TASK GOAL: Stop after the line with "CN101 pin 1: N8 -> N14"; until then, please copy every line of the records word for word from the first.

** Opening TASK DATA block **

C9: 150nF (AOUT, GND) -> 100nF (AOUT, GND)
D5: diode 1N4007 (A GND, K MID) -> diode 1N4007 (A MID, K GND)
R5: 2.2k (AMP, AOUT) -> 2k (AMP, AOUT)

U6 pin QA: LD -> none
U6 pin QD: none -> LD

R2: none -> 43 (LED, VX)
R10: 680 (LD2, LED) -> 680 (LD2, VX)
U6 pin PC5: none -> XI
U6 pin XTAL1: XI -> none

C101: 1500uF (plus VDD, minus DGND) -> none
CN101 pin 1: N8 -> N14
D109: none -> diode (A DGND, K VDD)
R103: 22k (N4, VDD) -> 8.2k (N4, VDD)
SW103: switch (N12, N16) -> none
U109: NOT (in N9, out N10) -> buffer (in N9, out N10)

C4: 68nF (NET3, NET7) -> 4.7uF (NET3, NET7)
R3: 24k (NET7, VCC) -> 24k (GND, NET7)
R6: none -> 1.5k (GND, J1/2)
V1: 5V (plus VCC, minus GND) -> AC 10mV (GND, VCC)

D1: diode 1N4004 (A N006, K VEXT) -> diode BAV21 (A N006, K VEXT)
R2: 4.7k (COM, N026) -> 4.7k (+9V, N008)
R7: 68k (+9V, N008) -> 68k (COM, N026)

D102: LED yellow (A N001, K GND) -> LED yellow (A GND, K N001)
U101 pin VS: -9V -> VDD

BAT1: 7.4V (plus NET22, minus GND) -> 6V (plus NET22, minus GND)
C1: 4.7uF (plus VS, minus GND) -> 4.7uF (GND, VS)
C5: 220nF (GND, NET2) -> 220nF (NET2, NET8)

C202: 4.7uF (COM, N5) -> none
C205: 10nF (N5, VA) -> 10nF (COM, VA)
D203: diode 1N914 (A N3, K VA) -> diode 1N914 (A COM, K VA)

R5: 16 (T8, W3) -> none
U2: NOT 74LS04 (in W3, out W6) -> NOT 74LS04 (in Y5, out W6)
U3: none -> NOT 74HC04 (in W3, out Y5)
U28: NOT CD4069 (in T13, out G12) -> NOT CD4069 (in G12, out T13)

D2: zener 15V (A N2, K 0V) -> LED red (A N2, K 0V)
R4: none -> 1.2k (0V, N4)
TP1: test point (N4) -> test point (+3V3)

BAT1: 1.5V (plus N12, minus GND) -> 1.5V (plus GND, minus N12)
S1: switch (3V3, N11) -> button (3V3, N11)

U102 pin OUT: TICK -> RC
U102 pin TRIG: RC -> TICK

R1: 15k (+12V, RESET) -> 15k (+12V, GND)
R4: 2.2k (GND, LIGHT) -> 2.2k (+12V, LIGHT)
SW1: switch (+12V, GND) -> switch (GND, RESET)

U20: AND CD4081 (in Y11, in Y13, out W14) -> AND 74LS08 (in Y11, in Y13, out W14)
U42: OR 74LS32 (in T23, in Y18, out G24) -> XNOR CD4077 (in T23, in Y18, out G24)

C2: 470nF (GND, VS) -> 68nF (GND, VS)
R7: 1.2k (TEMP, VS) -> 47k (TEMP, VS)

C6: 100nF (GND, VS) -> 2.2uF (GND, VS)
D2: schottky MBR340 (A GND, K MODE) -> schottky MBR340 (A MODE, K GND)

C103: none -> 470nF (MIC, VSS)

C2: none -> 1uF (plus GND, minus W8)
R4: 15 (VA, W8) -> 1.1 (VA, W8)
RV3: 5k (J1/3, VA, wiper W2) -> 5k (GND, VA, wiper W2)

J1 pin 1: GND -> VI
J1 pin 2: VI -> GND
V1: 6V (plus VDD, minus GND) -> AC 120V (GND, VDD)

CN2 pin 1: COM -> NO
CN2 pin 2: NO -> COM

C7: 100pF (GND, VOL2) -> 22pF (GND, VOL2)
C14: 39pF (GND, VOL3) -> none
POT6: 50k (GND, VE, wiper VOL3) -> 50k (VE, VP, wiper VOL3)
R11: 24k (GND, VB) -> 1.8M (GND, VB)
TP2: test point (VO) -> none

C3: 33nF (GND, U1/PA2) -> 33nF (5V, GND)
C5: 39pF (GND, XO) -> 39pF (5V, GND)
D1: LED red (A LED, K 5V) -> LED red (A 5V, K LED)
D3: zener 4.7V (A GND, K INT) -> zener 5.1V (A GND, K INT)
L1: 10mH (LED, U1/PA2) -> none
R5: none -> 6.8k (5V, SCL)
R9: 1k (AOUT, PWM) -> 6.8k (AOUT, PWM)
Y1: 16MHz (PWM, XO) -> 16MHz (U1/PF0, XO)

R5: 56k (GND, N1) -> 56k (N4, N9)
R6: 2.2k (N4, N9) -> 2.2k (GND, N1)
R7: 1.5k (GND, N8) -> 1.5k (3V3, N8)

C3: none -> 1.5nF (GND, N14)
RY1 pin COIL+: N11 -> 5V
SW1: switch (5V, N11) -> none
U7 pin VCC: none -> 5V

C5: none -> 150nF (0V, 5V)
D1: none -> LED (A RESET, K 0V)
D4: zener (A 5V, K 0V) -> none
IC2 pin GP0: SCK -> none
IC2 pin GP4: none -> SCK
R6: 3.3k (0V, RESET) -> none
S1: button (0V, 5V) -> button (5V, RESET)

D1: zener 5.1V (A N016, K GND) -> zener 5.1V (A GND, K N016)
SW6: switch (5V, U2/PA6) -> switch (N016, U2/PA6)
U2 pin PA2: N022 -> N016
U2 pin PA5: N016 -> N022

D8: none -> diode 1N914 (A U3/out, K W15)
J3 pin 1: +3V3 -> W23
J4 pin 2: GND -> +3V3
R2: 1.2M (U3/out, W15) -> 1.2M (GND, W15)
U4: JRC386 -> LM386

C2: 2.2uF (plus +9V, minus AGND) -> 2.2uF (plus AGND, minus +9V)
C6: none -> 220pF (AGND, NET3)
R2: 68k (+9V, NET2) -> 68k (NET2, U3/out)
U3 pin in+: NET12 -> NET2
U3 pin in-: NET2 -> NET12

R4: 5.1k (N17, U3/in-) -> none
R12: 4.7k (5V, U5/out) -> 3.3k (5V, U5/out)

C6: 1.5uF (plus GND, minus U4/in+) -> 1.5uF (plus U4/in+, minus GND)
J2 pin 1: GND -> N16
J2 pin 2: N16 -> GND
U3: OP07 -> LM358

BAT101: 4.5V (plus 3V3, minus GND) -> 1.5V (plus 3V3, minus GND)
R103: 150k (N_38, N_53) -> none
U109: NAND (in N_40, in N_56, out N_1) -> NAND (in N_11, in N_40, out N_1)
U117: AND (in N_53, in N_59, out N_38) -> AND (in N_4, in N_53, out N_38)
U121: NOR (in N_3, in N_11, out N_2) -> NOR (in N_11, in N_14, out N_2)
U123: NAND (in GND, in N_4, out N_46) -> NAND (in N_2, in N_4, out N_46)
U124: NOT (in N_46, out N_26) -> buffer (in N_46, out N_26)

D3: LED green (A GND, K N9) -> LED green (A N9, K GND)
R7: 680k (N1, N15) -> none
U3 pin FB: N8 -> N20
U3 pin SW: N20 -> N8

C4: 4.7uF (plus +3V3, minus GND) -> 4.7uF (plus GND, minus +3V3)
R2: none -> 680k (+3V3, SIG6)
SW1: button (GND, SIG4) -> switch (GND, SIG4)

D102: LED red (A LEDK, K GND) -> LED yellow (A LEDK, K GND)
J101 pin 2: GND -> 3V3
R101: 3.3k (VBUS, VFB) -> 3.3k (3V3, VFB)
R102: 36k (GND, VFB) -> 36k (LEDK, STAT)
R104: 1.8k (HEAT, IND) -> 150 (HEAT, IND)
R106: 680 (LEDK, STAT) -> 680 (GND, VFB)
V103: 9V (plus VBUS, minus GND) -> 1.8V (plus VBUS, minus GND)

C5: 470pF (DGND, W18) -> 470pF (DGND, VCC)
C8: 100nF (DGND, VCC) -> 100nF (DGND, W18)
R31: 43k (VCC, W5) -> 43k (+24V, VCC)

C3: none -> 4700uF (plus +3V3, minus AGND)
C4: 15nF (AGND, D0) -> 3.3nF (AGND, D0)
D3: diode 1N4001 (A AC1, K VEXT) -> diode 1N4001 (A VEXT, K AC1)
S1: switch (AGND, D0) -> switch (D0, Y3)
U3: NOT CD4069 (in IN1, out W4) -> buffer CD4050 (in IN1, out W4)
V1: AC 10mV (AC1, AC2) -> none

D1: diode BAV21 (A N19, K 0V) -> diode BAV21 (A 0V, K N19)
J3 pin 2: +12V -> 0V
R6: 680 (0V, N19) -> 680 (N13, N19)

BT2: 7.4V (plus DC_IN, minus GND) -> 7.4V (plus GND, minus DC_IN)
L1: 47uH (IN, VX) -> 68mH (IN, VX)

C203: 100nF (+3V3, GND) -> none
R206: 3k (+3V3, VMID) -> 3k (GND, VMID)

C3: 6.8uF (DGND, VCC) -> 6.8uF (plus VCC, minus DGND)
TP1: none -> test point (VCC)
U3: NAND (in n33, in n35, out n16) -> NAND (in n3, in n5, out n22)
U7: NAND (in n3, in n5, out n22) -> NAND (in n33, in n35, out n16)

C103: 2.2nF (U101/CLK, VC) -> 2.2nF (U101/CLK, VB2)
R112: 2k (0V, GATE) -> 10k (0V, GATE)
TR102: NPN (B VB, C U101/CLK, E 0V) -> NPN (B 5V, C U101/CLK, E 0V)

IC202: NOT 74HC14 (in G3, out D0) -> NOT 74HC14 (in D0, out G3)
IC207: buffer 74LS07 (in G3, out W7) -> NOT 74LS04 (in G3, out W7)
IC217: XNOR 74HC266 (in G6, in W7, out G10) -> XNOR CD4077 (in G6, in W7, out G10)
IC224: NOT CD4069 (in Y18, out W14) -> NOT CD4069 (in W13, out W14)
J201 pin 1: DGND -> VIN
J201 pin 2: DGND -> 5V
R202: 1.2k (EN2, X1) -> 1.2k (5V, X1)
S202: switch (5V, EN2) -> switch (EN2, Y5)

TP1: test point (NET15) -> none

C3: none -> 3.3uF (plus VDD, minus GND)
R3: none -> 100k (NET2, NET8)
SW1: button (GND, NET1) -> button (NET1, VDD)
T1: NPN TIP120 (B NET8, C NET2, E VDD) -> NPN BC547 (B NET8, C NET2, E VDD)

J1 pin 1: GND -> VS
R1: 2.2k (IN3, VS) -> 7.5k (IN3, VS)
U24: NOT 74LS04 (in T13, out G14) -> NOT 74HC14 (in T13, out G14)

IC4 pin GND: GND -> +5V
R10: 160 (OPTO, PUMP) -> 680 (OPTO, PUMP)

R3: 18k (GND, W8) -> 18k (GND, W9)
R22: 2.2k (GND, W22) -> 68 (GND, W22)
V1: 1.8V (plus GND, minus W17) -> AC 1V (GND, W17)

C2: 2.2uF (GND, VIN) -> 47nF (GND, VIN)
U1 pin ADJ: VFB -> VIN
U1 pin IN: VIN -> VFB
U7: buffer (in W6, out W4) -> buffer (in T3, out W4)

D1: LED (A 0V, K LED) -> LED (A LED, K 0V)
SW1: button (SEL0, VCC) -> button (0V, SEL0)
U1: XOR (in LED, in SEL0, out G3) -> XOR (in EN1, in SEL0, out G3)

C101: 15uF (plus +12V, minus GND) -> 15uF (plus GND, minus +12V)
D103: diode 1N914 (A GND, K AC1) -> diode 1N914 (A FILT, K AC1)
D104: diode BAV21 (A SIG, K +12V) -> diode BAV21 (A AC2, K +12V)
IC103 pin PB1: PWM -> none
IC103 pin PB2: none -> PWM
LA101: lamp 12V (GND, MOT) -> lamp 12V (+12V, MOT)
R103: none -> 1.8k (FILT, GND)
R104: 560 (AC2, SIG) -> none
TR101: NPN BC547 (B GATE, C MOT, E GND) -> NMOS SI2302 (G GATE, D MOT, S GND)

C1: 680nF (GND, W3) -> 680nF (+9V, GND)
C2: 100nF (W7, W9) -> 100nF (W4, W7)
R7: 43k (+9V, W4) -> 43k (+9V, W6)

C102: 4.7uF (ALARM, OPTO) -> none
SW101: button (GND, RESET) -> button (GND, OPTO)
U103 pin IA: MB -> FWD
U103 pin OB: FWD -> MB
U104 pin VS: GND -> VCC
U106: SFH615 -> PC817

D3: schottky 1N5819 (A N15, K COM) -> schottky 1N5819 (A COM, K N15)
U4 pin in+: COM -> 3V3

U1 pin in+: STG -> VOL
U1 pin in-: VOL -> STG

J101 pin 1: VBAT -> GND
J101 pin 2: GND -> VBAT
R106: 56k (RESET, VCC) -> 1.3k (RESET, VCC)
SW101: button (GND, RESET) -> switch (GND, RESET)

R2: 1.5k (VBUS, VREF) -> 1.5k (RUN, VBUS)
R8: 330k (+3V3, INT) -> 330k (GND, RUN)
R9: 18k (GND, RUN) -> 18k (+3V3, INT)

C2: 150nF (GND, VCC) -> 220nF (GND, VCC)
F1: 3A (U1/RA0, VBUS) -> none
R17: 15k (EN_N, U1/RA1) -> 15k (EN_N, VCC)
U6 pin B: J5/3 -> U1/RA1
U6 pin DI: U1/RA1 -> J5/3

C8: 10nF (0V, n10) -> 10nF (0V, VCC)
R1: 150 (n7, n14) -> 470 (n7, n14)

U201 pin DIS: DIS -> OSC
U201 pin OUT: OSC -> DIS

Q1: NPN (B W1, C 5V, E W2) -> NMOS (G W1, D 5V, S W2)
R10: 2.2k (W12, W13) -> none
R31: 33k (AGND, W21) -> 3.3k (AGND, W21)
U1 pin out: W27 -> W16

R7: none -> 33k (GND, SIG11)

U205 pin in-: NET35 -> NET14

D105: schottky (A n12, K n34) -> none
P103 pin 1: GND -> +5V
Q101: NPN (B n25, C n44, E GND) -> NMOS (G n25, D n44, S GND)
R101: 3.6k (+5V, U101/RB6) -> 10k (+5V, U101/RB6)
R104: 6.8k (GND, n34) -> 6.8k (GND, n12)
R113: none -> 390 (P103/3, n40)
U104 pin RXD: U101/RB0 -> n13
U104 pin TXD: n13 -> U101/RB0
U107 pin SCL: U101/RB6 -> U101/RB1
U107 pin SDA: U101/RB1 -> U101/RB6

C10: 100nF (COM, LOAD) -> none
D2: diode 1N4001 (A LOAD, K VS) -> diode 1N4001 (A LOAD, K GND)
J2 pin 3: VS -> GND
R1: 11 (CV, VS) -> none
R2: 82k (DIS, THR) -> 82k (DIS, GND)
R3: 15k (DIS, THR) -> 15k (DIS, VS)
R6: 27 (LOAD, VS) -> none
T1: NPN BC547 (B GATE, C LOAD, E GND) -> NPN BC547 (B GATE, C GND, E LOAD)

** Closing TASK DATA block **

PROBLEM SOLUTION:
C9: 150nF (AOUT, GND) -> 100nF (AOUT, GND)
D5: diode 1N4007 (A GND, K MID) -> diode 1N4007 (A MID, K GND)
R5: 2.2k (AMP, AOUT) -> 2k (AMP, AOUT)

U6 pin QA: LD -> none
U6 pin QD: none -> LD

R2: none -> 43 (LED, VX)
R10: 680 (LD2, LED) -> 680 (LD2, VX)
U6 pin PC5: none -> XI
U6 pin XTAL1: XI -> none

C101: 1500uF (plus VDD, minus DGND) -> none
CN101 pin 1: N8 -> N14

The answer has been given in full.